## [Work instructions]
Write out once more the lines running from the top of the entries below to the line with "removed | emerald", both ends included.

## [Available data]
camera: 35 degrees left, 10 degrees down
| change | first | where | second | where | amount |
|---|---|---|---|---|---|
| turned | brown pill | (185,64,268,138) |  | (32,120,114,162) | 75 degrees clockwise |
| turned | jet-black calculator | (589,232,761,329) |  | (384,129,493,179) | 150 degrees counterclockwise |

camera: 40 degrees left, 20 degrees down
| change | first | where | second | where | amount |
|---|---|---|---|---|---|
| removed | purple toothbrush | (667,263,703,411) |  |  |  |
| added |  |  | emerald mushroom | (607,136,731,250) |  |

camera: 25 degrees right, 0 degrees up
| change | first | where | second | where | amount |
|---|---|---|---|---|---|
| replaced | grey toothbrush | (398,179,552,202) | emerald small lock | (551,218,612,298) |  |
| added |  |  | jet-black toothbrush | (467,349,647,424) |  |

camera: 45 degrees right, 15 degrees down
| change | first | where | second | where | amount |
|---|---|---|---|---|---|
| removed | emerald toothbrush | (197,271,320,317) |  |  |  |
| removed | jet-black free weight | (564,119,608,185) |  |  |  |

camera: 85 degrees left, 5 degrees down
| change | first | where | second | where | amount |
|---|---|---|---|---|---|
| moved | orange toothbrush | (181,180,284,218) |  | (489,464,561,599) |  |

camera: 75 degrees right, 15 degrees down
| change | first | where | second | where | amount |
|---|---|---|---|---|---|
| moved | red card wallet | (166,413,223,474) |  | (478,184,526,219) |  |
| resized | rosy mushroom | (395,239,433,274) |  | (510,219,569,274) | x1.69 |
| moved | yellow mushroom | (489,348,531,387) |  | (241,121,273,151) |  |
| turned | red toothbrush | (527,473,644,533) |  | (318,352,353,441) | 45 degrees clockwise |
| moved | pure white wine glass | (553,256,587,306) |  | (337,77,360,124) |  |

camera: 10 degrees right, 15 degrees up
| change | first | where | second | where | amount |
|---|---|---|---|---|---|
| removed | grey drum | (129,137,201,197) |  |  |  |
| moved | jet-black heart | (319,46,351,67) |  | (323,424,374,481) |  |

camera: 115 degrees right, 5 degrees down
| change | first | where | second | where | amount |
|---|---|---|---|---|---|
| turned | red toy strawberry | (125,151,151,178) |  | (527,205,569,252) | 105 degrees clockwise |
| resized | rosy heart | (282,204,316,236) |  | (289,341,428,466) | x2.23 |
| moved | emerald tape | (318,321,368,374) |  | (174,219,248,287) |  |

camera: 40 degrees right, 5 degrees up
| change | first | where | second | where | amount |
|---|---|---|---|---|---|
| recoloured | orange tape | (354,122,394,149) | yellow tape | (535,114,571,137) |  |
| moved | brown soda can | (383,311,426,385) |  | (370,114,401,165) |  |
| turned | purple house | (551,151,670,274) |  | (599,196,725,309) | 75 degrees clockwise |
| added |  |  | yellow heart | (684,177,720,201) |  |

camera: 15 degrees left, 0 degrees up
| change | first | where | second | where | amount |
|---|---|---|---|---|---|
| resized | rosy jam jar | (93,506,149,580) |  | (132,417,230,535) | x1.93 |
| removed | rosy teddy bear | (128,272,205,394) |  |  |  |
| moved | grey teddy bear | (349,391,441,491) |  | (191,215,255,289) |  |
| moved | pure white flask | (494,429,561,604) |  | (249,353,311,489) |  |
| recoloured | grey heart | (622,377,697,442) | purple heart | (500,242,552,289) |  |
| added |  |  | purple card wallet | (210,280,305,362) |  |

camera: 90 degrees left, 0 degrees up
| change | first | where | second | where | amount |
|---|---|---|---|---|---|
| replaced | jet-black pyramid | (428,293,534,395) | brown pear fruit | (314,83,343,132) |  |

## [Exercise response]
camera: 35 degrees left, 10 degrees down
| change | first | where | second | where | amount |
|---|---|---|---|---|---|
| turned | brown pill | (185,64,268,138) |  | (32,120,114,162) | 75 degrees clockwise |
| turned | jet-black calculator | (589,232,761,329) |  | (384,129,493,179) | 150 degrees counterclockwise |

camera: 40 degrees left, 20 degrees down
| change | first | where | second | where | amount |
|---|---|---|---|---|---|
| removed | purple toothbrush | (667,263,703,411) |  |  |  |
| added |  |  | emerald mushroom | (607,136,731,250) |  |

camera: 25 degrees right, 0 degrees up
| change | first | where | second | where | amount |
|---|---|---|---|---|---|
| replaced | grey toothbrush | (398,179,552,202) | emerald small lock | (551,218,612,298) |  |
| added |  |  | jet-black toothbrush | (467,349,647,424) |  |

camera: 45 degrees right, 15 degrees down
| change | first | where | second | where | amount |
|---|---|---|---|---|---|
| removed | emerald toothbrush | (197,271,320,317) |  |  |  |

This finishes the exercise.